<<<<

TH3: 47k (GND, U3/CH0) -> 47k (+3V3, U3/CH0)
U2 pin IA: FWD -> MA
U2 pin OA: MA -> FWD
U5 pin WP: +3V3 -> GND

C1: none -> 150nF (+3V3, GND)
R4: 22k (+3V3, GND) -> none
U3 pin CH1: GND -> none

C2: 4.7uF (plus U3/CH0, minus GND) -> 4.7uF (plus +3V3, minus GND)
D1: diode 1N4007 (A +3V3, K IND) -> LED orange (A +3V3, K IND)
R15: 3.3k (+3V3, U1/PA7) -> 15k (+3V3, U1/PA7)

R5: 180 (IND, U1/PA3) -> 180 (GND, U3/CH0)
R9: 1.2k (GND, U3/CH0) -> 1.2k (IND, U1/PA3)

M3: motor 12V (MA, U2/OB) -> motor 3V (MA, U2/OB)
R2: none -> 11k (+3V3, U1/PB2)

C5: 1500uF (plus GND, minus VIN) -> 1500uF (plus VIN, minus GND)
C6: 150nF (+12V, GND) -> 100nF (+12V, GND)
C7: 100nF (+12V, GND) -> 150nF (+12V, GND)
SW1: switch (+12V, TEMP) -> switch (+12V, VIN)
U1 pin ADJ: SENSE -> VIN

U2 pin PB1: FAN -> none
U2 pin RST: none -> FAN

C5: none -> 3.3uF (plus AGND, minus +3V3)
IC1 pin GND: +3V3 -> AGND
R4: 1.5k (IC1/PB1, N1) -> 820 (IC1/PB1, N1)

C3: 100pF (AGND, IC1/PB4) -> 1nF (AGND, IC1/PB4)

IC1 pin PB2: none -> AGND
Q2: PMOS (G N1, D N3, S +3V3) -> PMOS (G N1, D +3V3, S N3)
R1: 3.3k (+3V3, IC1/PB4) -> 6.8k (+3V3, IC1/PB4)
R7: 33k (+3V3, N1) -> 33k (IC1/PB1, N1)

>>>>

Task details
From the material above, copy out every line bearing the string "AGND".

Expected output
C5: none -> 3.3uF (plus AGND, minus +3V3)
IC1 pin GND: +3V3 -> AGND
C3: 100pF (AGND, IC1/PB4) -> 1nF (AGND, IC1/PB4)
IC1 pin PB2: none -> AGND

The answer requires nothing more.